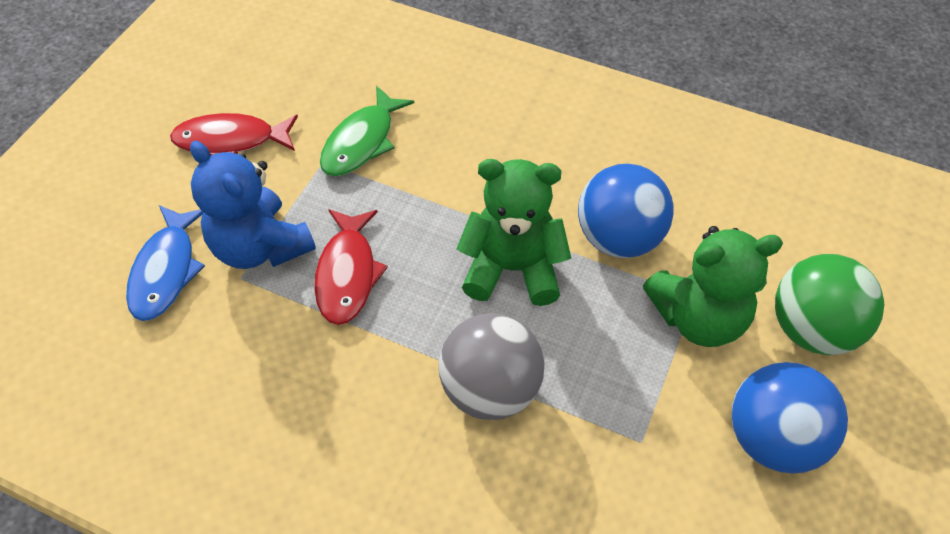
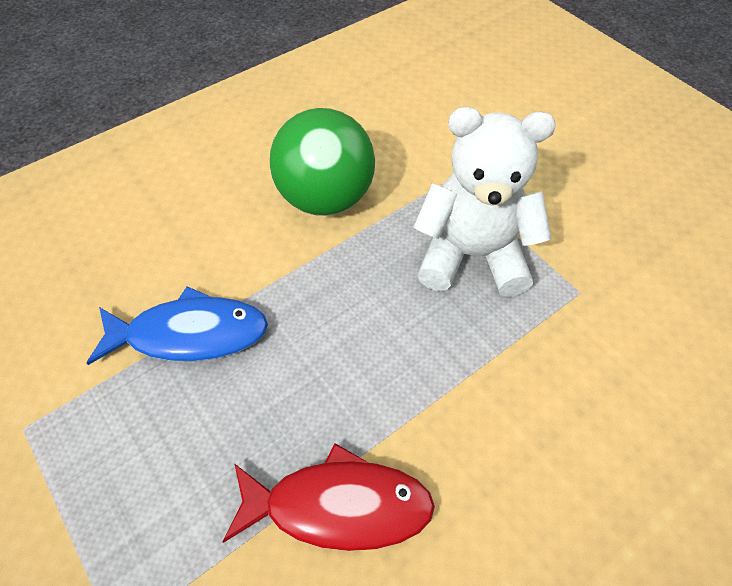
blue ball: 2 -> 0
blue teddy bear: 1 -> 0
green fish: 1 -> 0
green teddy bear: 2 -> 0
grey ball: 1 -> 0
red fish: 2 -> 1
white teddy bear: 0 -> 1

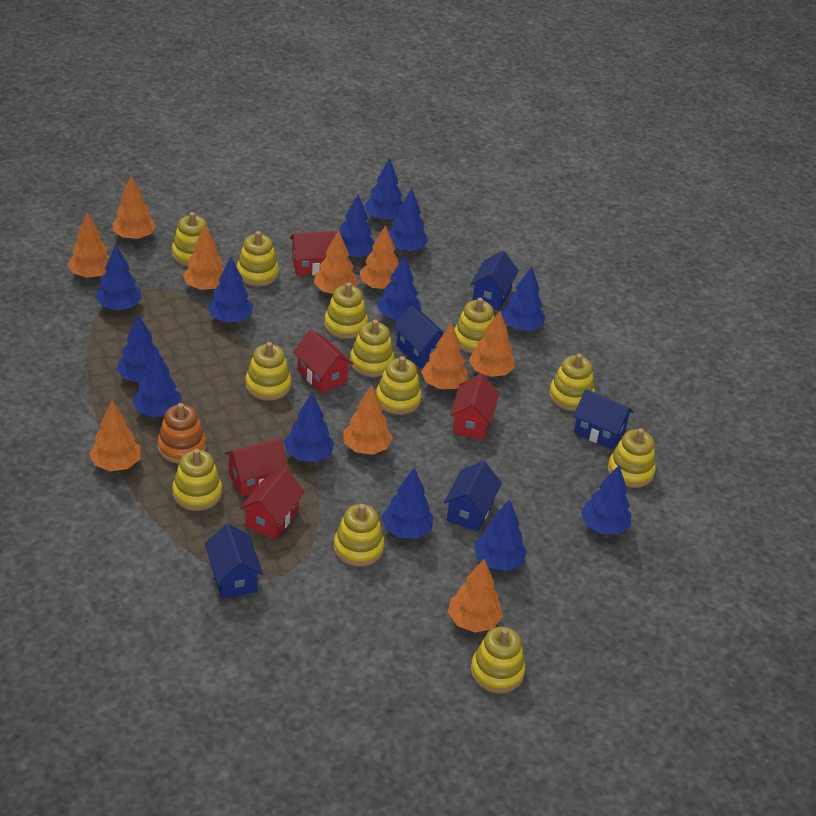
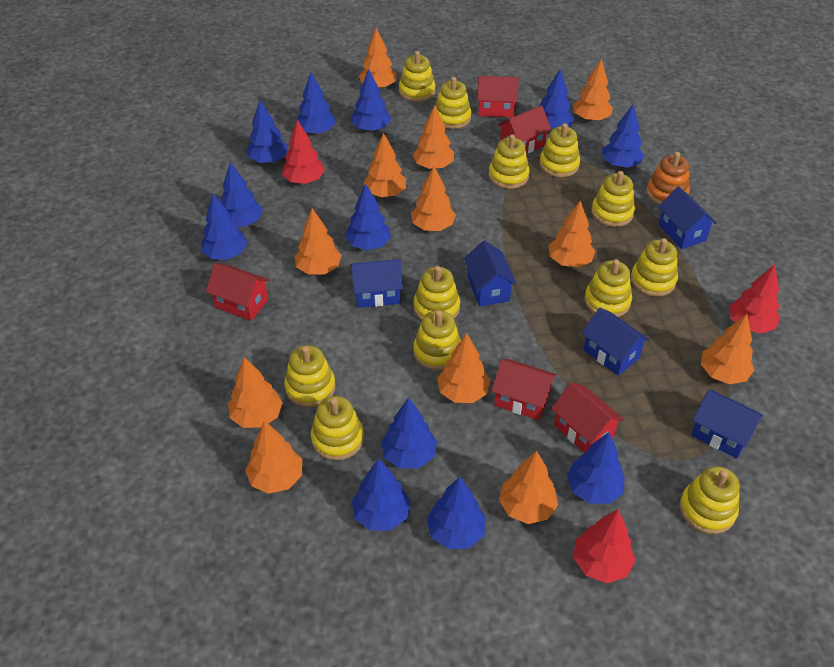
blue tree: 13 -> 12
orange tree: 10 -> 12
red tree: 0 -> 3

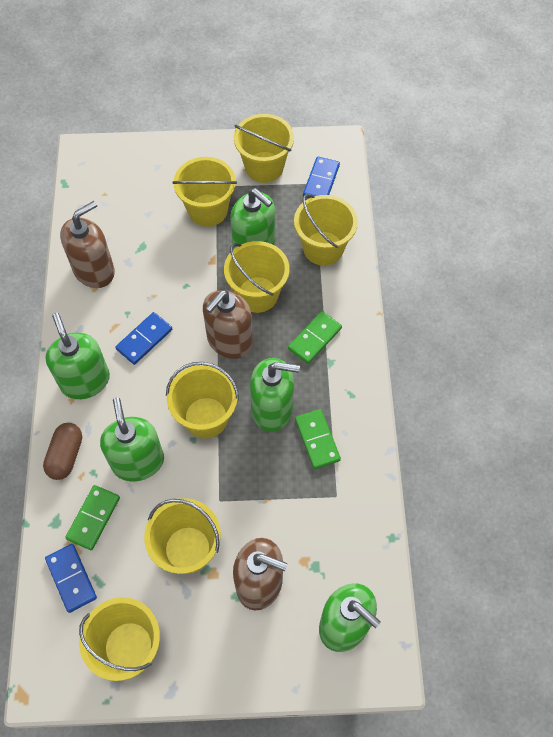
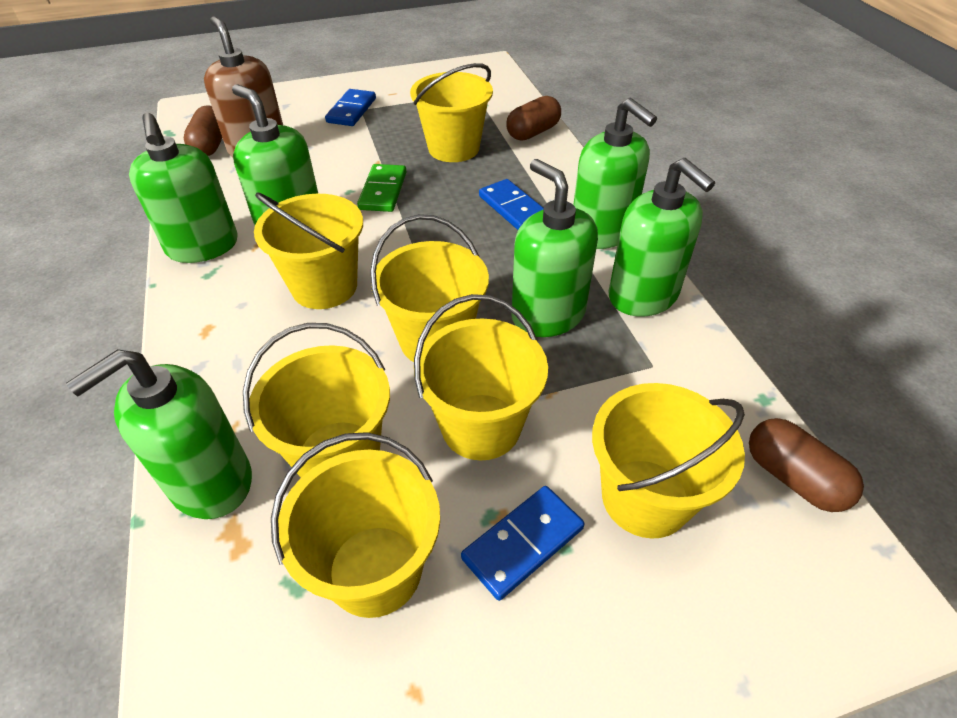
brown capsule: 1 -> 3
brown soap dispenser: 3 -> 1
green domino: 3 -> 1
green soap dispenser: 5 -> 6

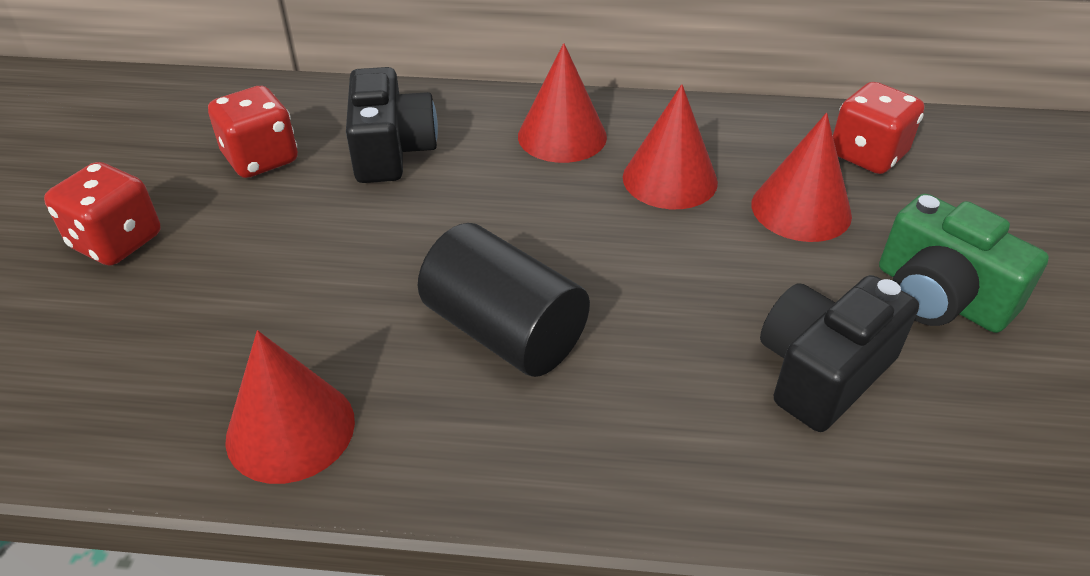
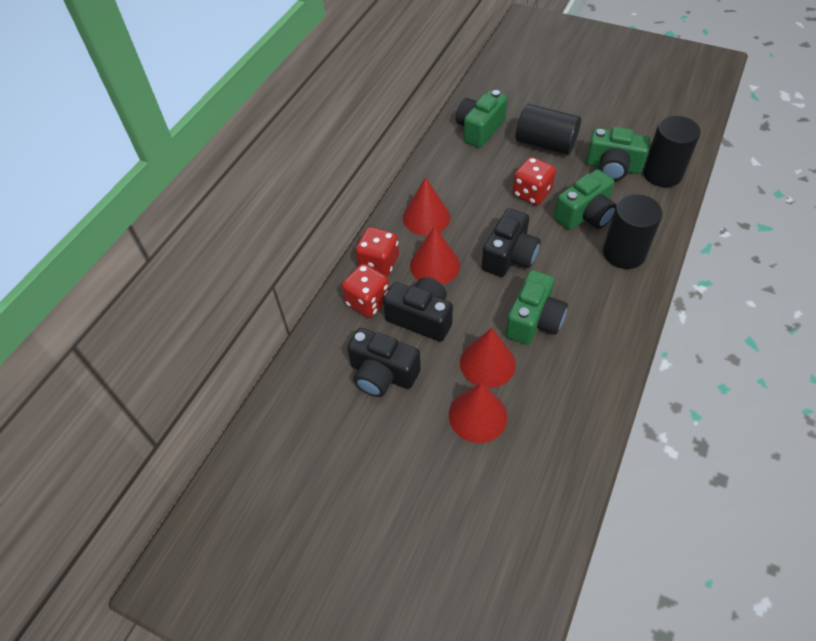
black camera: 2 -> 3
black cylinder: 1 -> 3
green camera: 1 -> 4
==================================================
--- YOUR OBJECTIVE ---
Reproduce every record above exactly, but leave out the pictures.

--- EXERCISE ANSWER ---
blue ball: 2 -> 0
blue teddy bear: 1 -> 0
green fish: 1 -> 0
green teddy bear: 2 -> 0
grey ball: 1 -> 0
red fish: 2 -> 1
white teddy bear: 0 -> 1

blue tree: 13 -> 12
orange tree: 10 -> 12
red tree: 0 -> 3

brown capsule: 1 -> 3
brown soap dispenser: 3 -> 1
green domino: 3 -> 1
green soap dispenser: 5 -> 6

black camera: 2 -> 3
black cylinder: 1 -> 3
green camera: 1 -> 4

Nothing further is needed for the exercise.